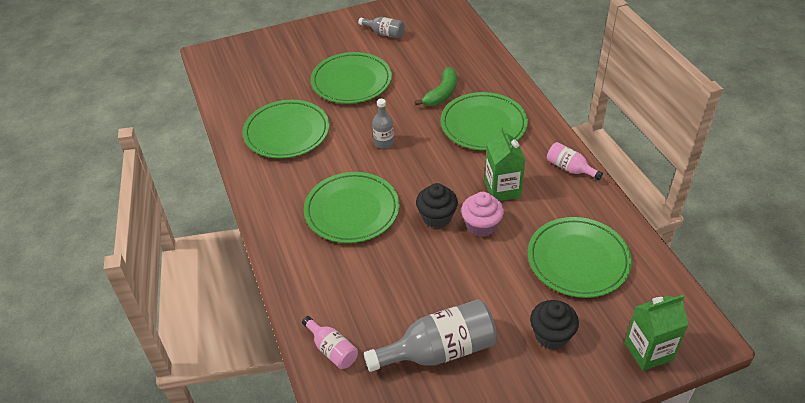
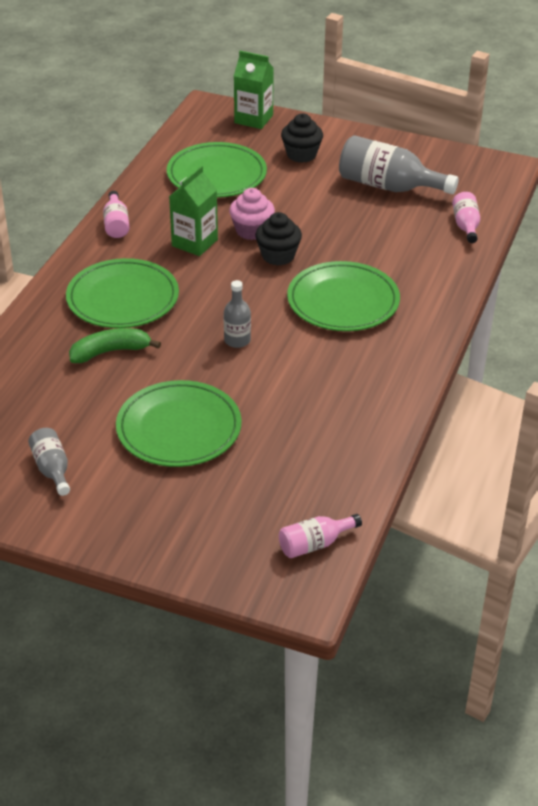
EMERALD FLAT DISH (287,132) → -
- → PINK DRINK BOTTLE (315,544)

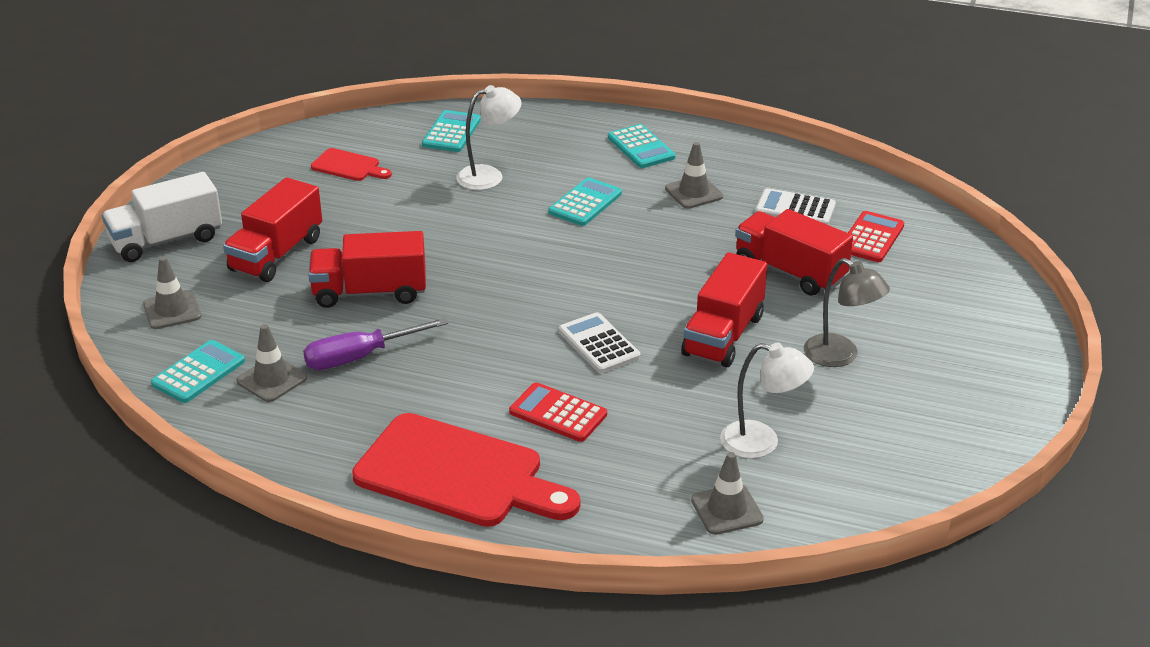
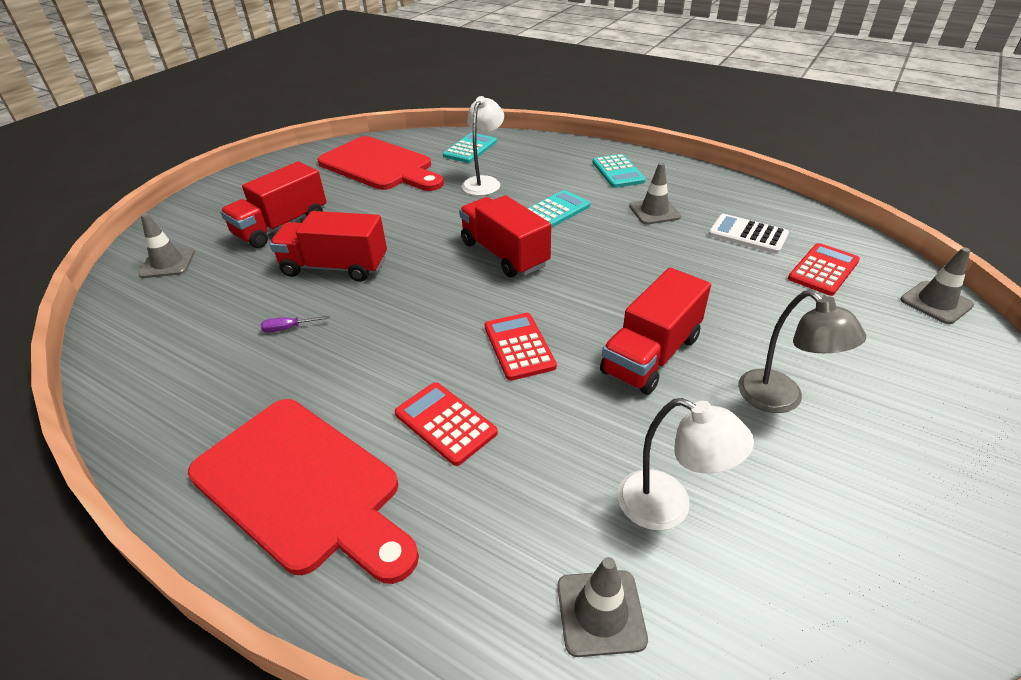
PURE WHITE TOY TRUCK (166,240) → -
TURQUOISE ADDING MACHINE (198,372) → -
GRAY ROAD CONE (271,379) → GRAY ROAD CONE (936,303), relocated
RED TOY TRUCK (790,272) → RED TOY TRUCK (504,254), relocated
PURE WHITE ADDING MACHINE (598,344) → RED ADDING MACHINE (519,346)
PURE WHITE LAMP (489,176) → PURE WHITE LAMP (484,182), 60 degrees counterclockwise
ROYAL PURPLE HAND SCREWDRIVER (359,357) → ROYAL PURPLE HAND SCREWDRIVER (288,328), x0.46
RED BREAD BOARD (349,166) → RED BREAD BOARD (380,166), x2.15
━━━━━━━━━━━━━━━━━━━━
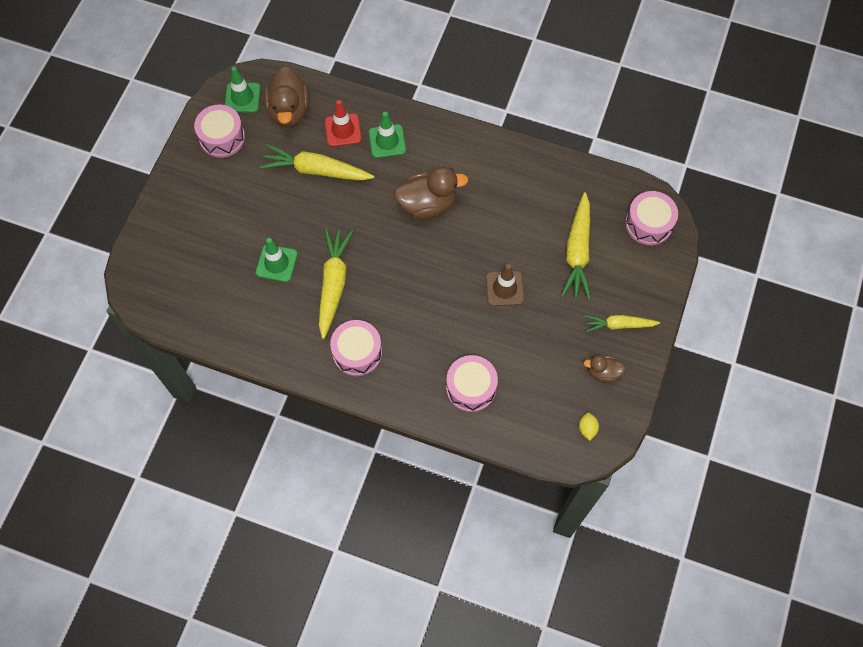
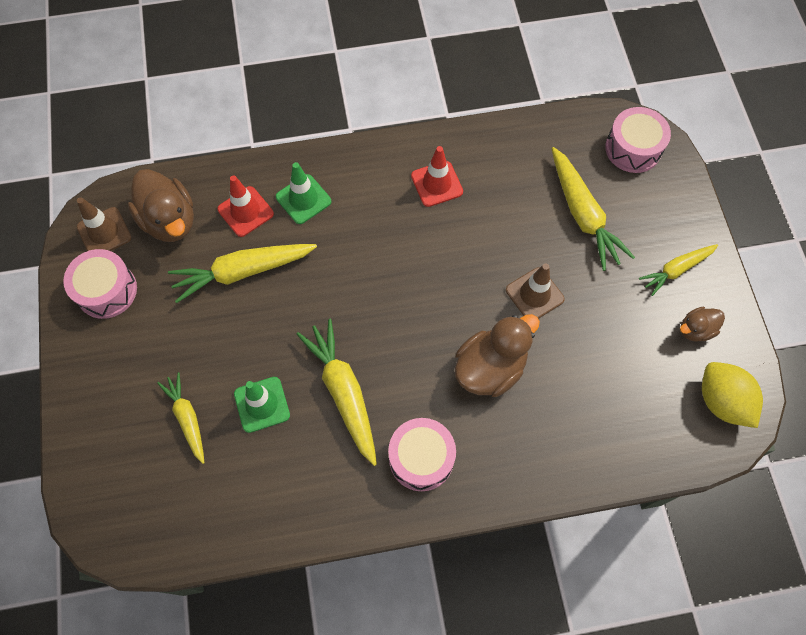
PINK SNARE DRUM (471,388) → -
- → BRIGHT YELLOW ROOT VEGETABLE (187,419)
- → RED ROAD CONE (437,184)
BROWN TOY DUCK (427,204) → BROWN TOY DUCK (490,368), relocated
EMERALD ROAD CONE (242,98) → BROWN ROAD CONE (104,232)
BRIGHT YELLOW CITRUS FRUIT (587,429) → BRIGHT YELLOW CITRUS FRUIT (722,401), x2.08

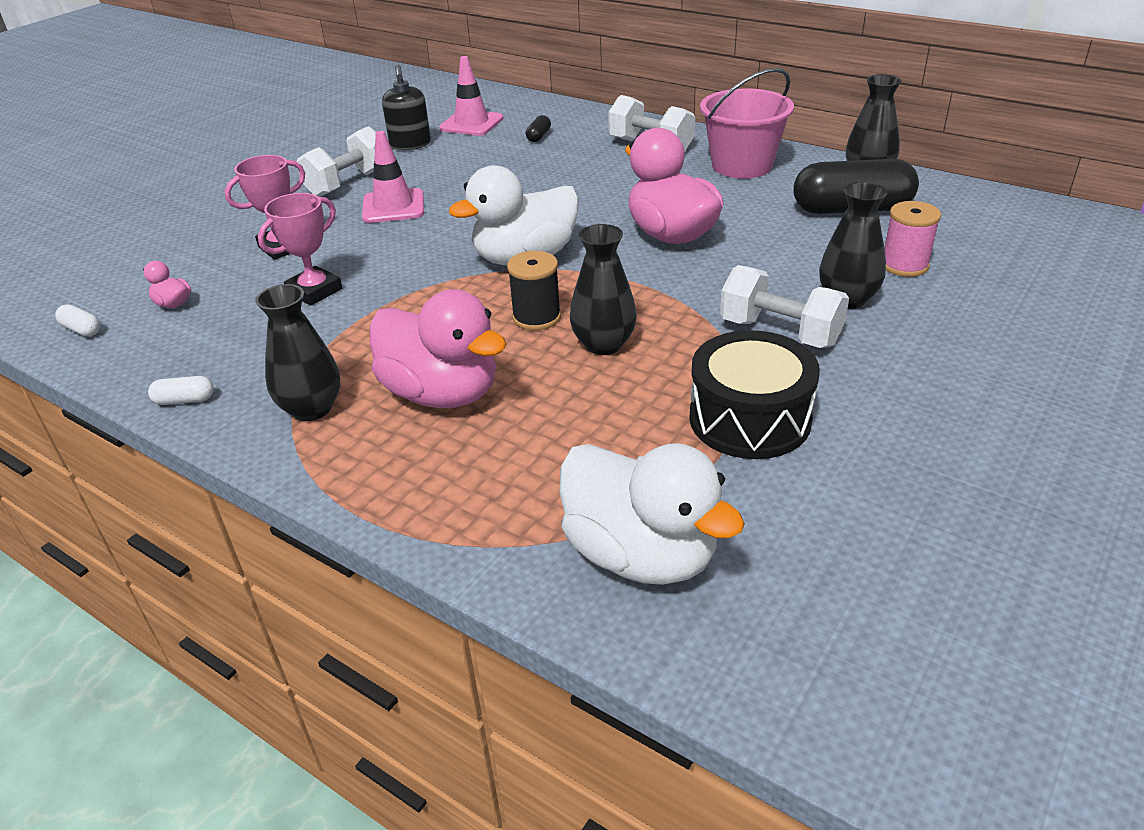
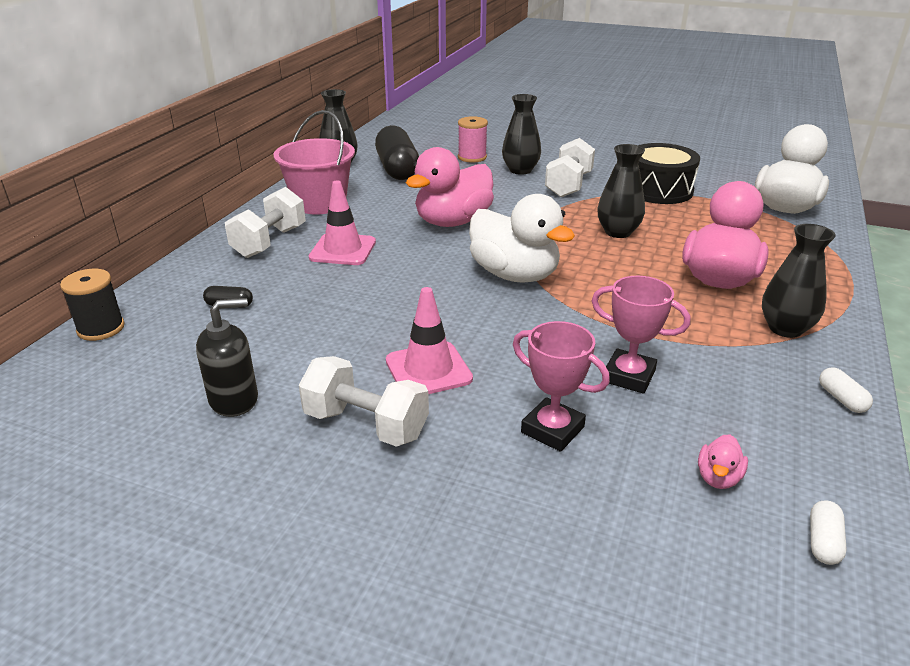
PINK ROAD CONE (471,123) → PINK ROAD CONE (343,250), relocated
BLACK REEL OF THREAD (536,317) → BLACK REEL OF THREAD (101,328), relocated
━━━━━━━━━━━━━━━━━━━━
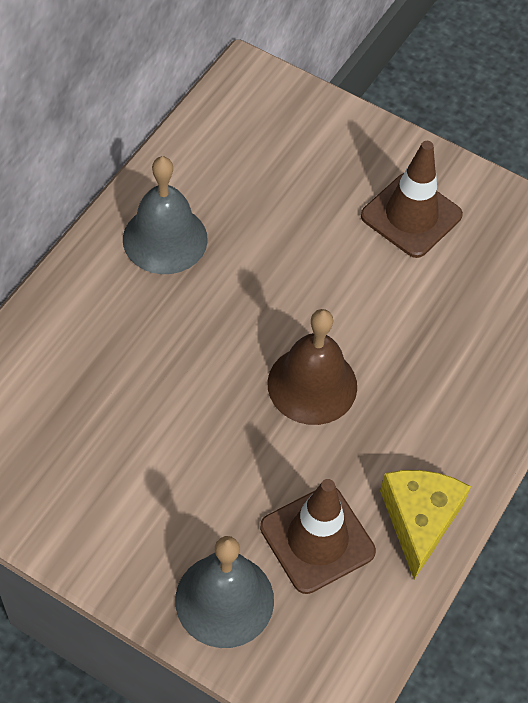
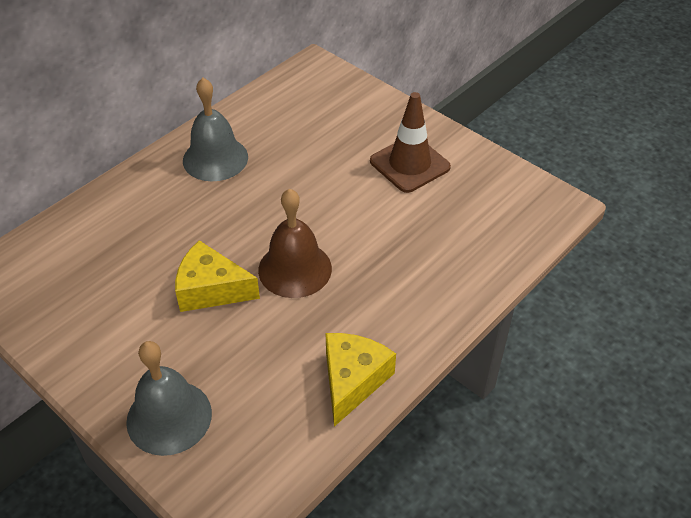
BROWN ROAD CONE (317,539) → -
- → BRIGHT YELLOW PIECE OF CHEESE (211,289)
━━━━━━━━━━━━━━━━━━━━
== YOUR OBJECTIVE ==
Exactly the lines above from the one with "PURE WHITE TOY" to the one with "ROYAL PURPLE HAND SCREWDRIVER (359,357)", both included, are to be quoted; leave the rest out.

== RESULT OF THE TASK ==
PURE WHITE TOY TRUCK (166,240) → -
TURQUOISE ADDING MACHINE (198,372) → -
GRAY ROAD CONE (271,379) → GRAY ROAD CONE (936,303), relocated
RED TOY TRUCK (790,272) → RED TOY TRUCK (504,254), relocated
PURE WHITE ADDING MACHINE (598,344) → RED ADDING MACHINE (519,346)
PURE WHITE LAMP (489,176) → PURE WHITE LAMP (484,182), 60 degrees counterclockwise
ROYAL PURPLE HAND SCREWDRIVER (359,357) → ROYAL PURPLE HAND SCREWDRIVER (288,328), x0.46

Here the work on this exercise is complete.